Work task: Repeat the lines below exactly as written, please, from the line with "The turquoise_fazenebux ended" to the line with "The green_zevedi ended", both lines included, and no others.

************

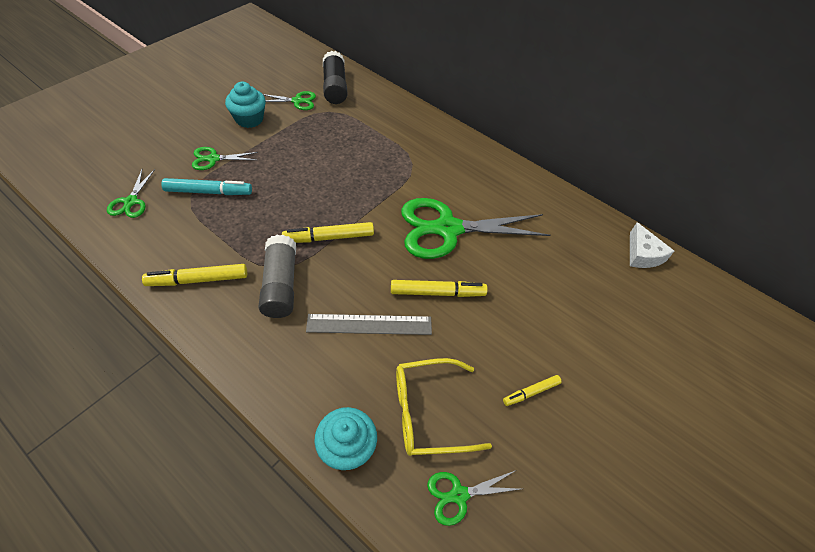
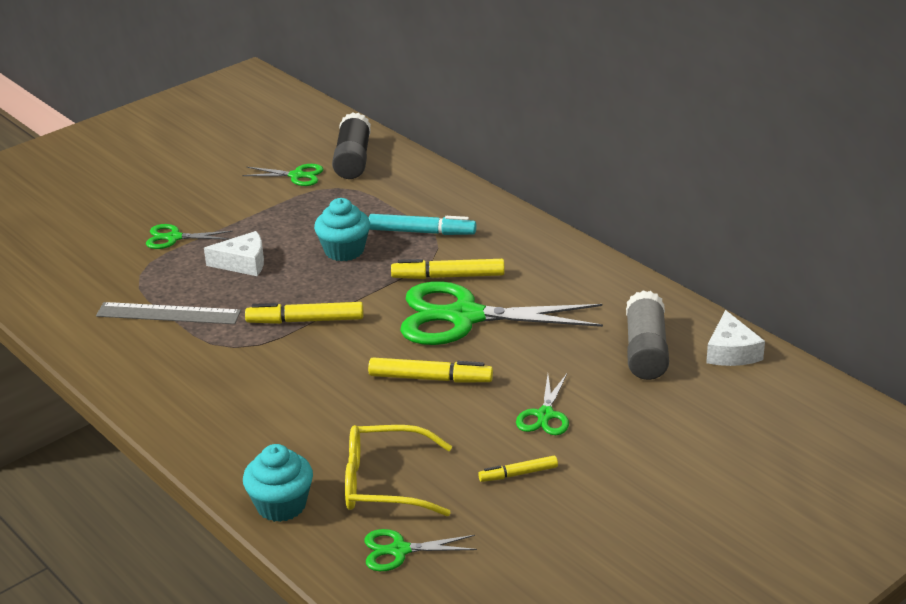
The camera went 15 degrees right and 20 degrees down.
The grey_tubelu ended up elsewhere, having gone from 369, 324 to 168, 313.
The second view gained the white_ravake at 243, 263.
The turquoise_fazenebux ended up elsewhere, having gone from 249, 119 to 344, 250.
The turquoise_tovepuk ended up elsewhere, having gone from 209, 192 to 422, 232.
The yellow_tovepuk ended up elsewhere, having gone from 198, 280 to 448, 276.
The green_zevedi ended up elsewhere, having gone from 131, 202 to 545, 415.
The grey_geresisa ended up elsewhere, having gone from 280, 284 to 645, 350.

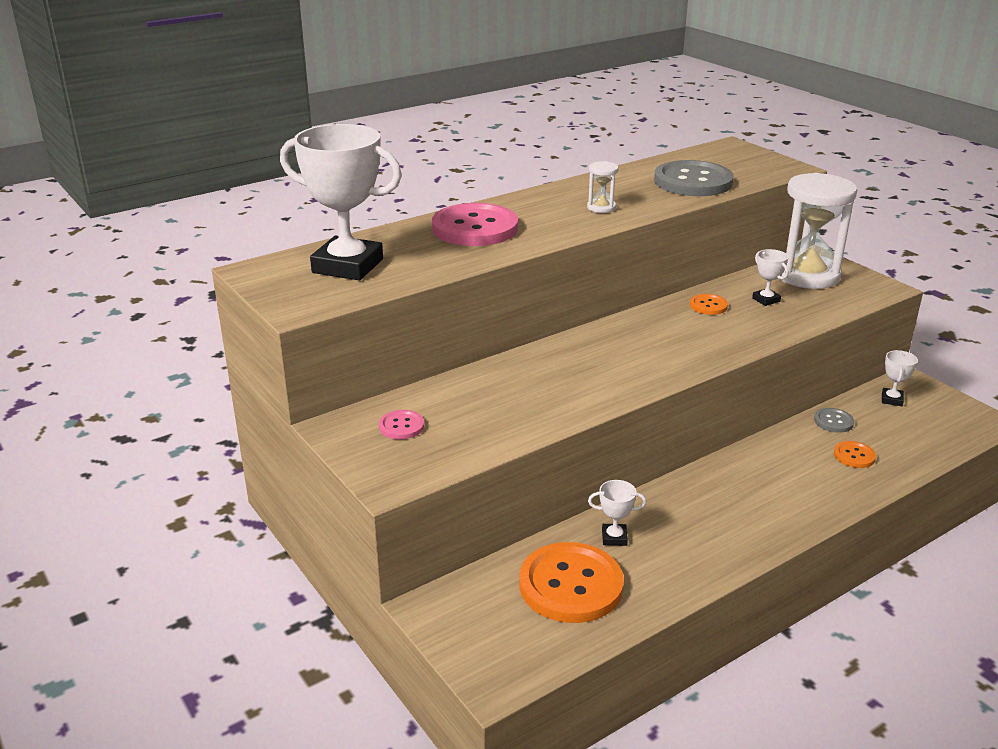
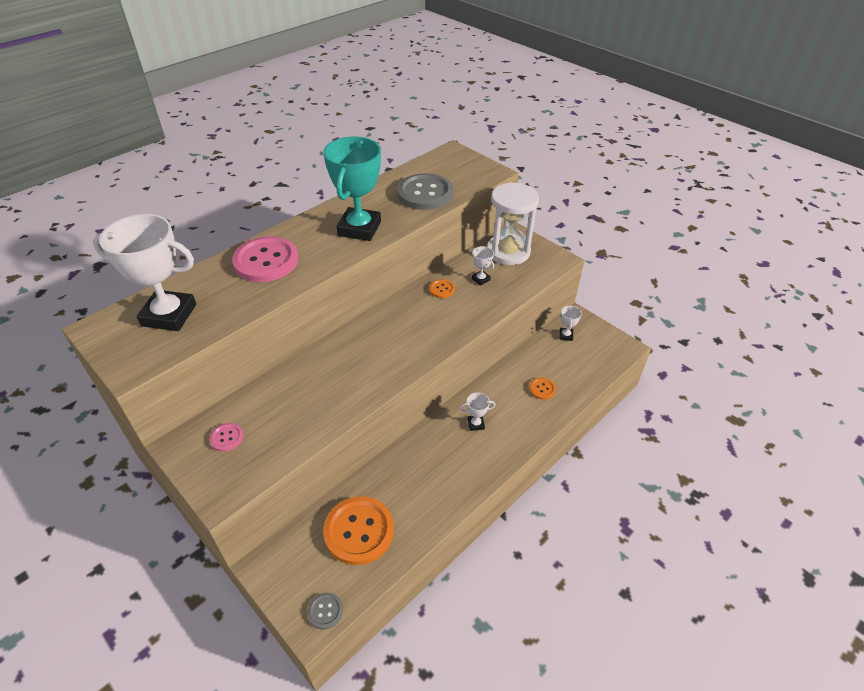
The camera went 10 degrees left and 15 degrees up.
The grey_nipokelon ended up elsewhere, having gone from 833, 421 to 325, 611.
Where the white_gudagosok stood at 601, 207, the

************

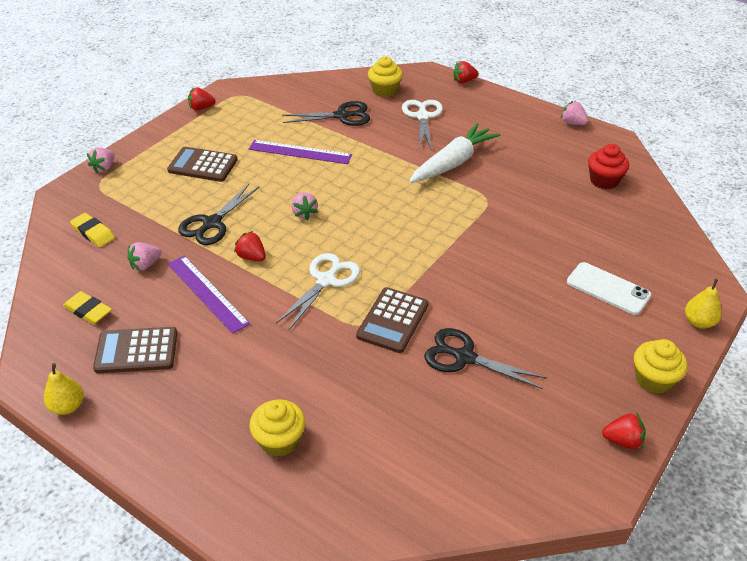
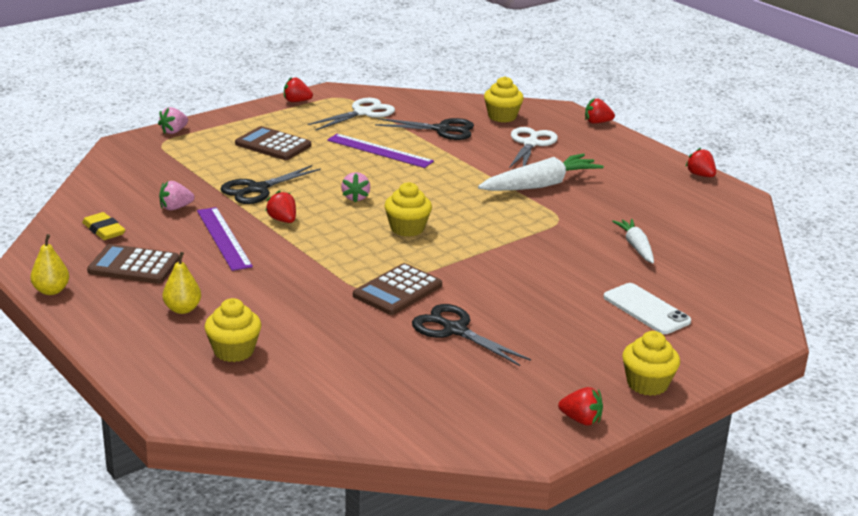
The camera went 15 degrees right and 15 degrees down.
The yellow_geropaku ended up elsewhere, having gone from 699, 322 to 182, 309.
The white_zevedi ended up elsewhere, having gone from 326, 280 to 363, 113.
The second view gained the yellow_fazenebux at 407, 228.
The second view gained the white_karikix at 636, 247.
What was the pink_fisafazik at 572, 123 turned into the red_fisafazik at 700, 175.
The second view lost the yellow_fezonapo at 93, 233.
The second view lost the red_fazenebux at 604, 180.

************

Solution below:
The turquoise_fazenebux ended up elsewhere, having gone from 249, 119 to 344, 250.
The turquoise_tovepuk ended up elsewhere, having gone from 209, 192 to 422, 232.
The yellow_tovepuk ended up elsewhere, having gone from 198, 280 to 448, 276.
The green_zevedi ended up elsewhere, having gone from 131, 202 to 545, 415.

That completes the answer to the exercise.